## Work instruction
Transcribe, exactly as they appear, only the lines from the one holding "IC4 pin IB: MA -> REV" through the end of the entries below.
Data for analysis START
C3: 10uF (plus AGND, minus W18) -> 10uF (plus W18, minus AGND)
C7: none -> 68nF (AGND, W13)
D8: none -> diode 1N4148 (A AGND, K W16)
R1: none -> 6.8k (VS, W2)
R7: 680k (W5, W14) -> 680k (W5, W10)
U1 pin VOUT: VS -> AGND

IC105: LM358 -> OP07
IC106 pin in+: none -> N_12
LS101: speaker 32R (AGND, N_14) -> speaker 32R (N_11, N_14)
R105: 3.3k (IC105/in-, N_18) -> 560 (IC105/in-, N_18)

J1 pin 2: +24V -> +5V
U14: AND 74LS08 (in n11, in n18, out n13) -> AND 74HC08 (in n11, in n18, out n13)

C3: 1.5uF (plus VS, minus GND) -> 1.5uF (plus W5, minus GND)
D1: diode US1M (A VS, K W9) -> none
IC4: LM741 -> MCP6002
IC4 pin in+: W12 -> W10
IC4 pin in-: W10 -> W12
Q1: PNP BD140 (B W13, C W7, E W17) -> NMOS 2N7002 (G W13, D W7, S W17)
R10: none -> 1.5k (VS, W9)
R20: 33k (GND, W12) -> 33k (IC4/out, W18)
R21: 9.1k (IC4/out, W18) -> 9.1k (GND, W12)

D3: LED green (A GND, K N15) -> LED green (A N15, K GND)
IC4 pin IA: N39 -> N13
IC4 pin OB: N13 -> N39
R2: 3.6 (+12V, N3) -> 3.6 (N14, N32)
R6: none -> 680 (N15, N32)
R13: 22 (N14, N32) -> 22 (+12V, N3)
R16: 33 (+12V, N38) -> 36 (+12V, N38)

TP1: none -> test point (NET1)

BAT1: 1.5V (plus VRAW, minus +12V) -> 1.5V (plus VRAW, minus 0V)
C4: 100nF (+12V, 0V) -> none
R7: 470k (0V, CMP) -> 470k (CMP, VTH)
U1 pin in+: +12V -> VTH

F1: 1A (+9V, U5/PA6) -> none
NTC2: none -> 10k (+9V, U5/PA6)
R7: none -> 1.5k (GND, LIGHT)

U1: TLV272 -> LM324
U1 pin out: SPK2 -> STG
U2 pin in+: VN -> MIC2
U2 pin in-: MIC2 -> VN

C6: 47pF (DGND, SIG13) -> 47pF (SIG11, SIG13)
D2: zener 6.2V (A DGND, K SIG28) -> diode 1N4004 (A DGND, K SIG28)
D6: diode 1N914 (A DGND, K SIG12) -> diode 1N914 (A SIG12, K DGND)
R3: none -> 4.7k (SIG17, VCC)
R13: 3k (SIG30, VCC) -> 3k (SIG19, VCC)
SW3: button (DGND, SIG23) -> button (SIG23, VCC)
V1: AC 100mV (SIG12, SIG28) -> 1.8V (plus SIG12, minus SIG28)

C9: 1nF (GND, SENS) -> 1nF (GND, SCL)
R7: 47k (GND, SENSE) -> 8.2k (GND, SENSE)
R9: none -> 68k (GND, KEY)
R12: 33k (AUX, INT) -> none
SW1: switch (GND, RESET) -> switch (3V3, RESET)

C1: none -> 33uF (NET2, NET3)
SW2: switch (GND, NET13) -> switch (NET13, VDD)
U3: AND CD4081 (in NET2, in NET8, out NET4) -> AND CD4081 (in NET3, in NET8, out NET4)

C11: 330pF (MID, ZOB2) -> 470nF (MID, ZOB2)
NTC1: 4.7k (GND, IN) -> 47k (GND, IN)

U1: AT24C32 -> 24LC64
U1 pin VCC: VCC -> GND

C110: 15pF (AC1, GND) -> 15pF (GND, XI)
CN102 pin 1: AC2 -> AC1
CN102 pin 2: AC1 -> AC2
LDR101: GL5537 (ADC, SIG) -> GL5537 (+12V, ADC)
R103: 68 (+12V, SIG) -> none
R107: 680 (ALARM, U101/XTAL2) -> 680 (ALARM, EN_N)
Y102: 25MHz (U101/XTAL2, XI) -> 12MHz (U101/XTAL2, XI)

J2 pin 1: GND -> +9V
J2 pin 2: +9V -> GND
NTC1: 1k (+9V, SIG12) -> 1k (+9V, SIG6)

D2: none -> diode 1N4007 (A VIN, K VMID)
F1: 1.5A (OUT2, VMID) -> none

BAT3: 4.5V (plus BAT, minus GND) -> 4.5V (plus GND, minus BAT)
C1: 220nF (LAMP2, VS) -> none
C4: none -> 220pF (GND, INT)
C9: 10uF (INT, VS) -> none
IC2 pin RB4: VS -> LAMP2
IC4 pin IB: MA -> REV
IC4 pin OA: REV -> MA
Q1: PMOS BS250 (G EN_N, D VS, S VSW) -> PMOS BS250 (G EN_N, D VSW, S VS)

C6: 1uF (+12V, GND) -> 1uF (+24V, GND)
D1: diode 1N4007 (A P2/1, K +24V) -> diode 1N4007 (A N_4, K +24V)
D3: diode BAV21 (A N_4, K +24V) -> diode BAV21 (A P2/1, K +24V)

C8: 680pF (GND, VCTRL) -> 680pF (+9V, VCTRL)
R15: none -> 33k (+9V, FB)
Data for analysis END
## Solved exercise
IC4 pin IB: MA -> REV
IC4 pin OA: REV -> MA
Q1: PMOS BS250 (G EN_N, D VS, S VSW) -> PMOS BS250 (G EN_N, D VSW, S VS)

C6: 1uF (+12V, GND) -> 1uF (+24V, GND)
D1: diode 1N4007 (A P2/1, K +24V) -> diode 1N4007 (A N_4, K +24V)
D3: diode BAV21 (A N_4, K +24V) -> diode BAV21 (A P2/1, K +24V)

C8: 680pF (GND, VCTRL) -> 680pF (+9V, VCTRL)
R15: none -> 33k (+9V, FB)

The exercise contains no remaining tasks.